INPUT DATA section start
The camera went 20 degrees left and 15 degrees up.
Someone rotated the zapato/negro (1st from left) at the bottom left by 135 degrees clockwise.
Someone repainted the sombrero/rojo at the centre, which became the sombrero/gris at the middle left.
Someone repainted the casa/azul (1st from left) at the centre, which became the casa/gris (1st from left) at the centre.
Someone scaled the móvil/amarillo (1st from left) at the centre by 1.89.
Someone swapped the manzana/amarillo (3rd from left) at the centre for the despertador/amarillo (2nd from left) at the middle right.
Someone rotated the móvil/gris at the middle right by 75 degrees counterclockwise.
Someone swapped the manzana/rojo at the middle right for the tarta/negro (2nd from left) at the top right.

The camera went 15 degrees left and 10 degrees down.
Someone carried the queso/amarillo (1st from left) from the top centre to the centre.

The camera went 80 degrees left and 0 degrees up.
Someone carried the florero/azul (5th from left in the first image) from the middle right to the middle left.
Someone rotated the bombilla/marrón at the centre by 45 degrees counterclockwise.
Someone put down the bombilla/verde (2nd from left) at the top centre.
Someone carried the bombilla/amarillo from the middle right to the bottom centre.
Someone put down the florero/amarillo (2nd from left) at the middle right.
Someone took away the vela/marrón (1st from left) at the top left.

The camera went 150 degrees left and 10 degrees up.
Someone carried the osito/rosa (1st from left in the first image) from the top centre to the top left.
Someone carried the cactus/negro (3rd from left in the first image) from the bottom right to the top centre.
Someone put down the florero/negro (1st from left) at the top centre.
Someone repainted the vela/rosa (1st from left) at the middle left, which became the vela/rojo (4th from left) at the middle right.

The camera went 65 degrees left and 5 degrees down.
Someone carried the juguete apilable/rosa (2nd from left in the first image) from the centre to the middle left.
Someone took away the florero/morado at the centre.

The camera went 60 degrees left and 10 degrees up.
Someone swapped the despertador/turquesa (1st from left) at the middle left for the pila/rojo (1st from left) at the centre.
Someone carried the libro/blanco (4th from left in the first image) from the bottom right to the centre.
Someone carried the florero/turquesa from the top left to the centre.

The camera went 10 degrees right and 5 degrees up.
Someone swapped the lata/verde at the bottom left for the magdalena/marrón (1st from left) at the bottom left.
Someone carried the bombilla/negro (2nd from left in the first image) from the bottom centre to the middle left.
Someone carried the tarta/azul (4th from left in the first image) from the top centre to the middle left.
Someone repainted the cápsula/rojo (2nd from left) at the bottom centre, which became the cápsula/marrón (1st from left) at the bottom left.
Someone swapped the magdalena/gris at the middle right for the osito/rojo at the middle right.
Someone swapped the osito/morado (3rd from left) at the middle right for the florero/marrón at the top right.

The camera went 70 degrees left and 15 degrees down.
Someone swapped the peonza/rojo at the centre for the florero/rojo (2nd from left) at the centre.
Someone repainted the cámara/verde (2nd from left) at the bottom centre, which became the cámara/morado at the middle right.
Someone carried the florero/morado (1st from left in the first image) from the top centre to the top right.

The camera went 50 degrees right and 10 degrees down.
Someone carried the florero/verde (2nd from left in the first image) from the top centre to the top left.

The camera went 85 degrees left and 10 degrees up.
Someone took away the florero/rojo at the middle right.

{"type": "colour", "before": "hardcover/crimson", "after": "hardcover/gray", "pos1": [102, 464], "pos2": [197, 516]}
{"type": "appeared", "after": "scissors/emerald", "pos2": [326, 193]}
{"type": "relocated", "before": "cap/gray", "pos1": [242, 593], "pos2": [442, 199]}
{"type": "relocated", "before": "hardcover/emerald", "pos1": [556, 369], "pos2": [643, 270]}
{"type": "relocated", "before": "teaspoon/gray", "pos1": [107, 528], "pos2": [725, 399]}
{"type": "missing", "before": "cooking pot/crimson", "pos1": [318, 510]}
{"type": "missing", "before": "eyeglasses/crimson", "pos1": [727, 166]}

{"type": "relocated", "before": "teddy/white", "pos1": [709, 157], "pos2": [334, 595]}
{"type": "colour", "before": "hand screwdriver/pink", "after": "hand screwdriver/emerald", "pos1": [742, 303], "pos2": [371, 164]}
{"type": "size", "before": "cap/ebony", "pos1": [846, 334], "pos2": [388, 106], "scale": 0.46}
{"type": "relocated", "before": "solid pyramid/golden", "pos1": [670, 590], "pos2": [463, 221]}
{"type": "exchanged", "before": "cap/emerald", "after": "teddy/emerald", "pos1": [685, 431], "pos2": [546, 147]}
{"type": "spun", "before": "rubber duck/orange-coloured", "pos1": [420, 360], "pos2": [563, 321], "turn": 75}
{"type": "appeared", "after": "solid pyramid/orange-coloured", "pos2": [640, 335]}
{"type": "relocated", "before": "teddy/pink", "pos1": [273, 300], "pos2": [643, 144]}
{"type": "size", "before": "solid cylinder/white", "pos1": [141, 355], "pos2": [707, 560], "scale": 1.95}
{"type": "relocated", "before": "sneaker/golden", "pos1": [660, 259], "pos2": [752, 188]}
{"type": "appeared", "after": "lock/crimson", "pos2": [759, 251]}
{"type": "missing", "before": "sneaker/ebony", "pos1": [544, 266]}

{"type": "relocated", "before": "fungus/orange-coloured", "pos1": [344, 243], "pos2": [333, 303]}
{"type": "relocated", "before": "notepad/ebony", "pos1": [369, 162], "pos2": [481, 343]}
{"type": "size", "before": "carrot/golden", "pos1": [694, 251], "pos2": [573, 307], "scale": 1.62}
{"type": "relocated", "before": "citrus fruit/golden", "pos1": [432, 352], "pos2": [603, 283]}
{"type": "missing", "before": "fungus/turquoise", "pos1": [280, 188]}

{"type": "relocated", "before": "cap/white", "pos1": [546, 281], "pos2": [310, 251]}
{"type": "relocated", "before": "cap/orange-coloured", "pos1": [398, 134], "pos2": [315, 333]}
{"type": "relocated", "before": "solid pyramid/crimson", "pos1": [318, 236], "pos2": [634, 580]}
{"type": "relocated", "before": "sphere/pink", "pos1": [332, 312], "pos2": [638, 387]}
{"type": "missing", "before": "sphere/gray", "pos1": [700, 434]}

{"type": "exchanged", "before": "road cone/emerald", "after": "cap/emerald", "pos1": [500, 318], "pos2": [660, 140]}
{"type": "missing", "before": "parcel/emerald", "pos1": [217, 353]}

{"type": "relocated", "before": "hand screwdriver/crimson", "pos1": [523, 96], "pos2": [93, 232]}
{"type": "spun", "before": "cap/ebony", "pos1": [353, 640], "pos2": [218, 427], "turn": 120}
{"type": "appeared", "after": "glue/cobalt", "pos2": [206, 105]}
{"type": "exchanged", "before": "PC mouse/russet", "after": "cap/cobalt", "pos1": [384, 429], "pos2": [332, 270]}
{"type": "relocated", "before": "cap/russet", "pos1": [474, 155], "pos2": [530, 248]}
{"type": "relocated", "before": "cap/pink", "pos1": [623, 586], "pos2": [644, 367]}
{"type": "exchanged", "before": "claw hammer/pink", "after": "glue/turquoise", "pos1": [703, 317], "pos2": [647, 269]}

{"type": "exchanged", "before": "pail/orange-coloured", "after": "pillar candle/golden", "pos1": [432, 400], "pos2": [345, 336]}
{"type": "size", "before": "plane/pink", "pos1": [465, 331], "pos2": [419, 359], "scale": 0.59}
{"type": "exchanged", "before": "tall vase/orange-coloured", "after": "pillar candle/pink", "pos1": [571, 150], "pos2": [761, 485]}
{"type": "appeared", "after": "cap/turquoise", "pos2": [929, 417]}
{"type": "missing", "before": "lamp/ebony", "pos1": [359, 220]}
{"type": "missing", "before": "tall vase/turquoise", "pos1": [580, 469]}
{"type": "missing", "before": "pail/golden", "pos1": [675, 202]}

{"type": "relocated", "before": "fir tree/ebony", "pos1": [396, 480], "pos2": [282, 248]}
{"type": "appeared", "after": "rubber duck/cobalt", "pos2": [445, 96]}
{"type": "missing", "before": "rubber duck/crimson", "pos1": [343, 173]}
INPUT DATA section end
YOUR ASSIGNMENT →
I'd like an exact copy of the lines above, from the very first one through the line that contains "Someone rotated the móvil/gris", with nothing else added.

TASK RESULT →
The camera went 20 degrees left and 15 degrees up.
Someone rotated the zapato/negro (1st from left) at the bottom left by 135 degrees clockwise.
Someone repainted the sombrero/rojo at the centre, which became the sombrero/gris at the middle left.
Someone repainted the casa/azul (1st from left) at the centre, which became the casa/gris (1st from left) at the centre.
Someone scaled the móvil/amarillo (1st from left) at the centre by 1.89.
Someone swapped the manzana/amarillo (3rd from left) at the centre for the despertador/amarillo (2nd from left) at the middle right.
Someone rotated the móvil/gris at the middle right by 75 degrees counterclockwise.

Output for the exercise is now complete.